WHAT IS BEING ASKED> From the entries below, reproduce exactly the lines from the one with "blue triangle: (30, 53)" through the one with "purple triangle: (556, 188)", both included, without images.

DATA RECORDS>
--*--

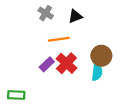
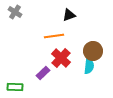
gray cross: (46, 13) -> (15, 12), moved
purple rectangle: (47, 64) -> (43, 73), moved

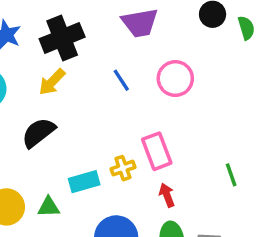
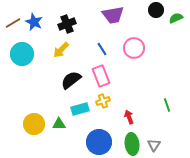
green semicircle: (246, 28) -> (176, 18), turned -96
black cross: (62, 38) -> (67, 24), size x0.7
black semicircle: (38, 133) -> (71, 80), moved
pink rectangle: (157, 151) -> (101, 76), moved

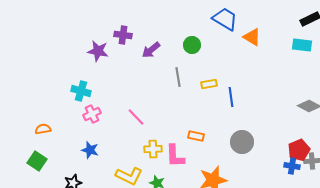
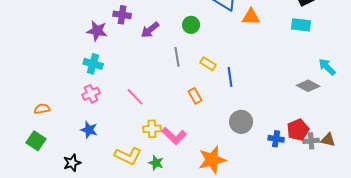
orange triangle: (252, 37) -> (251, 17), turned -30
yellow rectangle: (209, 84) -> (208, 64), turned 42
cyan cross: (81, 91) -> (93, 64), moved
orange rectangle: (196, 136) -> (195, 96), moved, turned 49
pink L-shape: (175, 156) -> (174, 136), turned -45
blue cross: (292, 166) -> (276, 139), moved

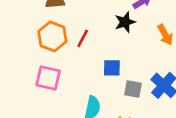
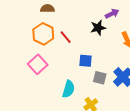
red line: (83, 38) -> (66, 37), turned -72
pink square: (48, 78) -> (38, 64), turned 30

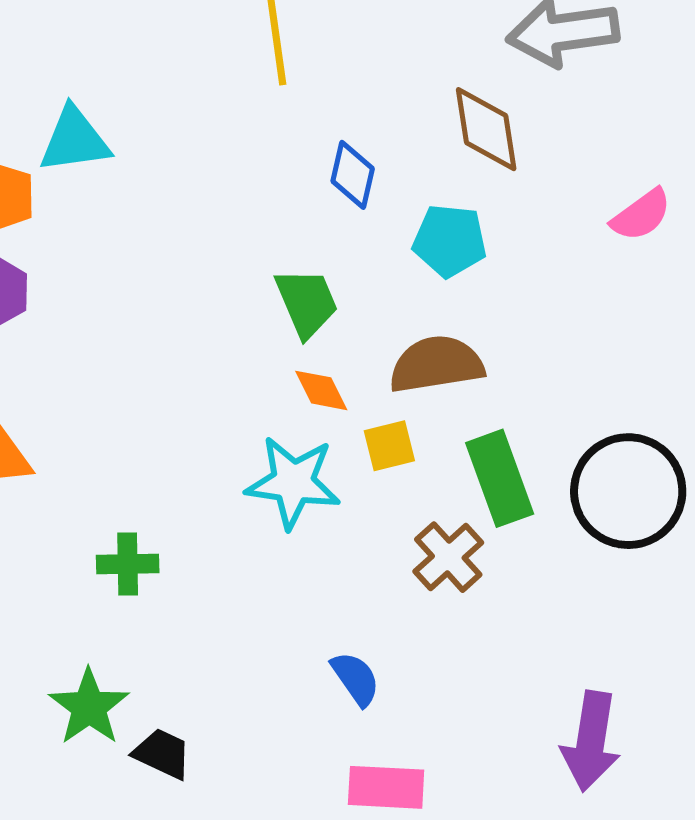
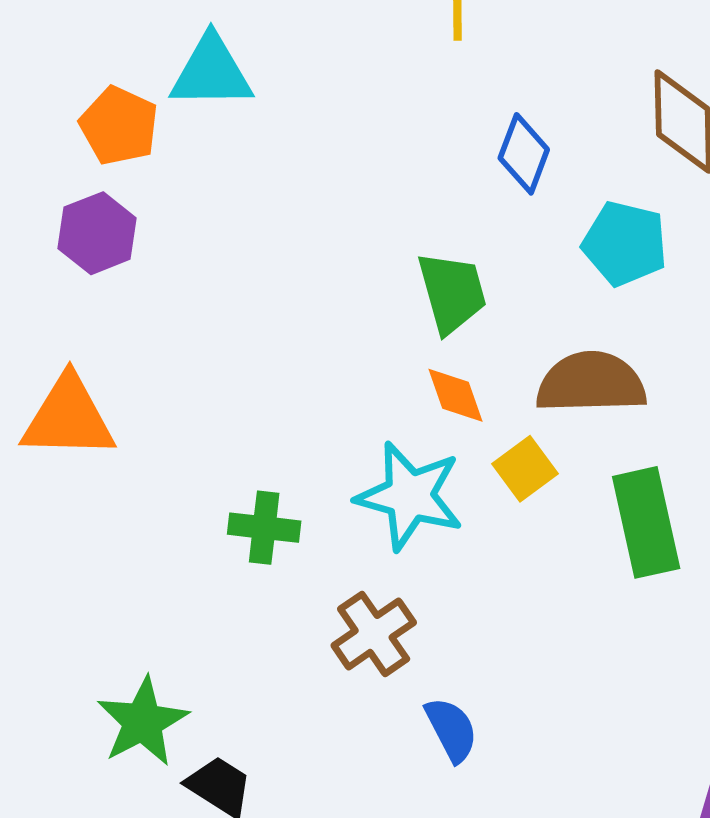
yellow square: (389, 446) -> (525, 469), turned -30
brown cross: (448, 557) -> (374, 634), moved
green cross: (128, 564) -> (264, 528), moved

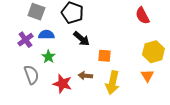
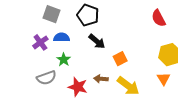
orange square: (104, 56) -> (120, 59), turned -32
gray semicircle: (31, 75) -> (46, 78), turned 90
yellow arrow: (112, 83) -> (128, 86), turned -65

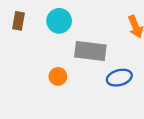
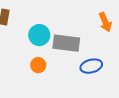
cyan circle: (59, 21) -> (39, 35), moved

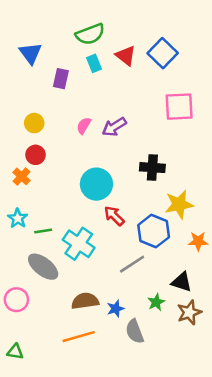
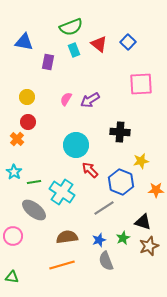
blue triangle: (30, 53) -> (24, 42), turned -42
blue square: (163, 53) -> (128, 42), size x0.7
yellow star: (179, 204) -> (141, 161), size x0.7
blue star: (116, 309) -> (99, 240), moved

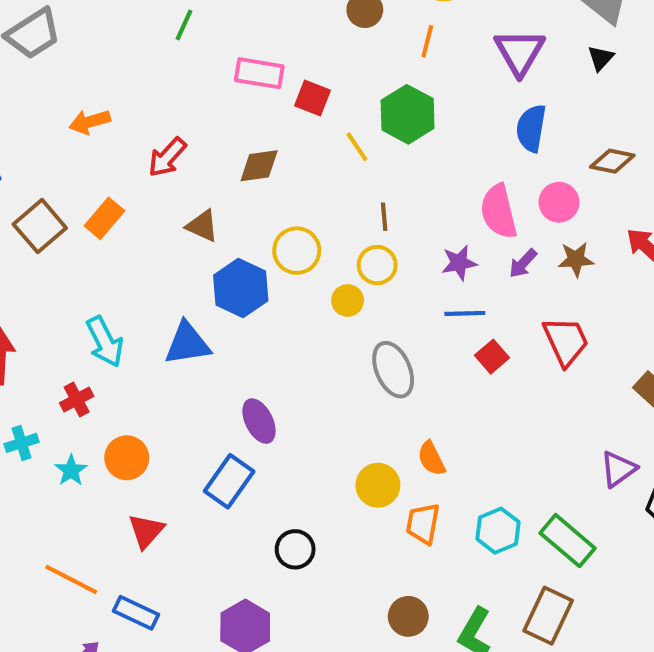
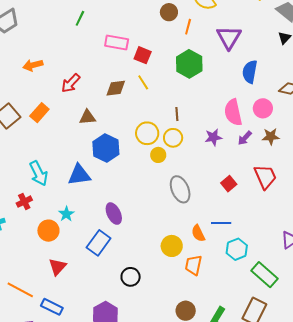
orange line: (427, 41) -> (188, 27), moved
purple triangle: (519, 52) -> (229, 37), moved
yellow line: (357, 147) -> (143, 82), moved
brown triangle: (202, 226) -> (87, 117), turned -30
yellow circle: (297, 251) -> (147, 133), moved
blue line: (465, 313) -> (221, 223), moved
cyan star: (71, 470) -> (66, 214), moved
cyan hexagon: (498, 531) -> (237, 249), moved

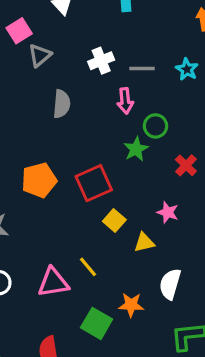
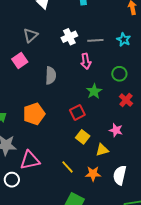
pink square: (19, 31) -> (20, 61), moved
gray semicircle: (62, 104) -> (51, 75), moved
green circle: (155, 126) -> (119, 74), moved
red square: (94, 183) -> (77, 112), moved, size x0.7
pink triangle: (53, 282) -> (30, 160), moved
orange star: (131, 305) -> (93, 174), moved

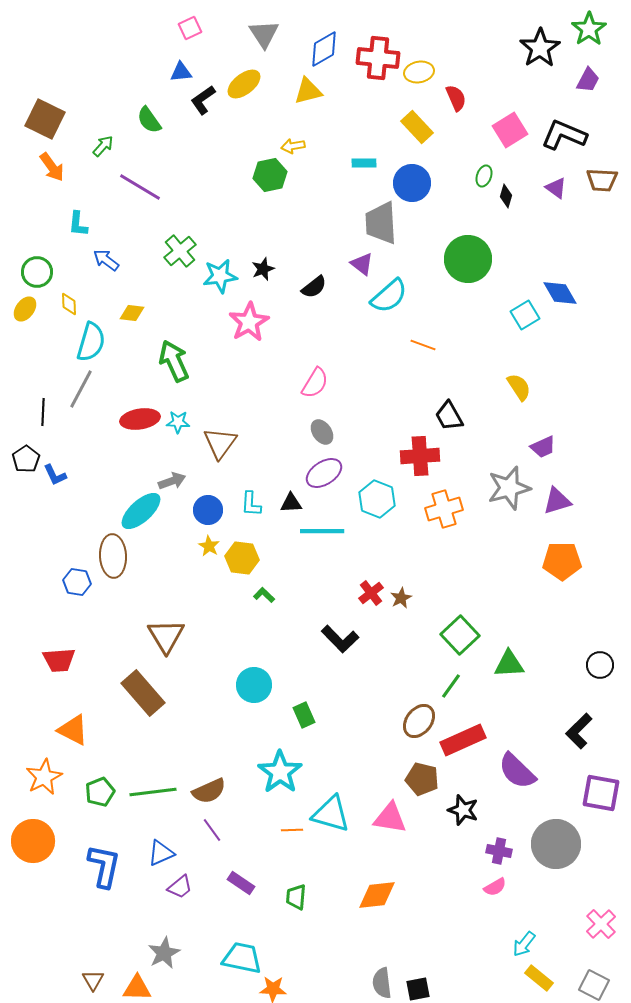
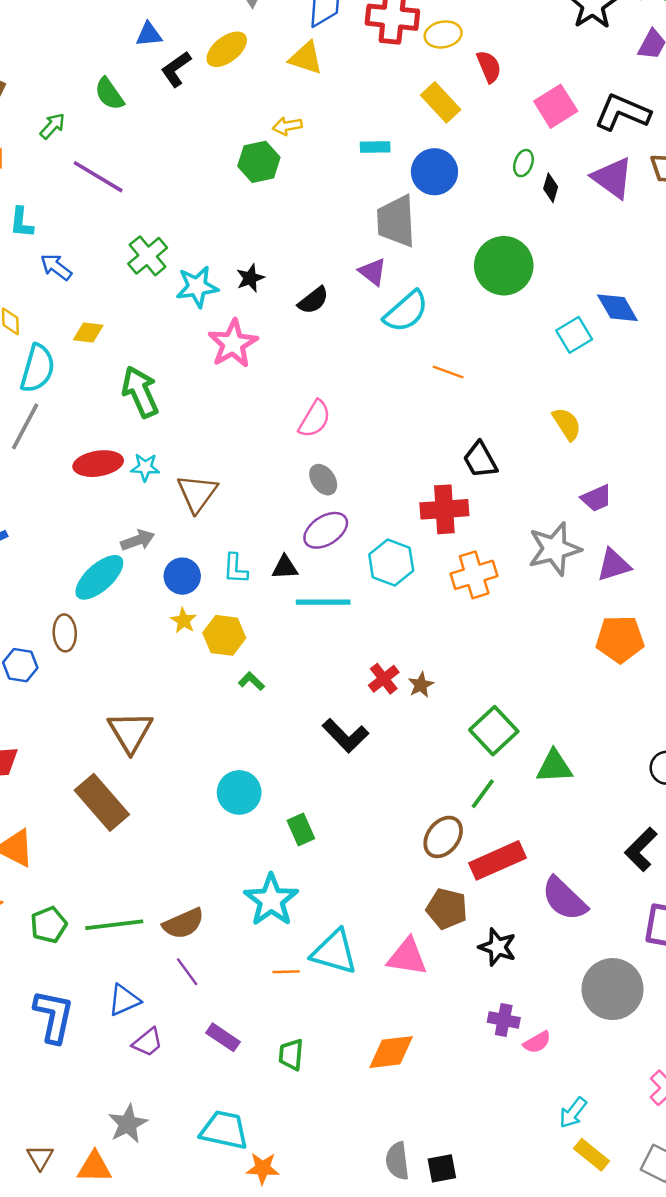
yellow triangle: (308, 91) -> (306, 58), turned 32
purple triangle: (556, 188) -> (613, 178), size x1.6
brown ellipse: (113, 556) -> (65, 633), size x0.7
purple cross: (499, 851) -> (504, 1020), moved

--*--

FINAL ANSWER>
blue triangle: (30, 53) -> (24, 42), turned -42
blue square: (163, 53) -> (128, 42), size x0.7
yellow star: (179, 204) -> (141, 161), size x0.7
blue star: (116, 309) -> (99, 240), moved

orange line: (427, 41) -> (188, 27), moved
purple triangle: (519, 52) -> (229, 37), moved
yellow line: (357, 147) -> (143, 82), moved
brown triangle: (202, 226) -> (87, 117), turned -30
yellow circle: (297, 251) -> (147, 133), moved
blue line: (465, 313) -> (221, 223), moved
cyan star: (71, 470) -> (66, 214), moved
cyan hexagon: (498, 531) -> (237, 249), moved

pink square: (19, 31) -> (20, 61), moved
gray semicircle: (62, 104) -> (51, 75), moved
green circle: (155, 126) -> (119, 74), moved
red square: (94, 183) -> (77, 112), moved, size x0.7
pink triangle: (53, 282) -> (30, 160), moved
orange star: (131, 305) -> (93, 174), moved

yellow triangle: (308, 91) -> (306, 58), turned 32
purple triangle: (556, 188) -> (613, 178), size x1.6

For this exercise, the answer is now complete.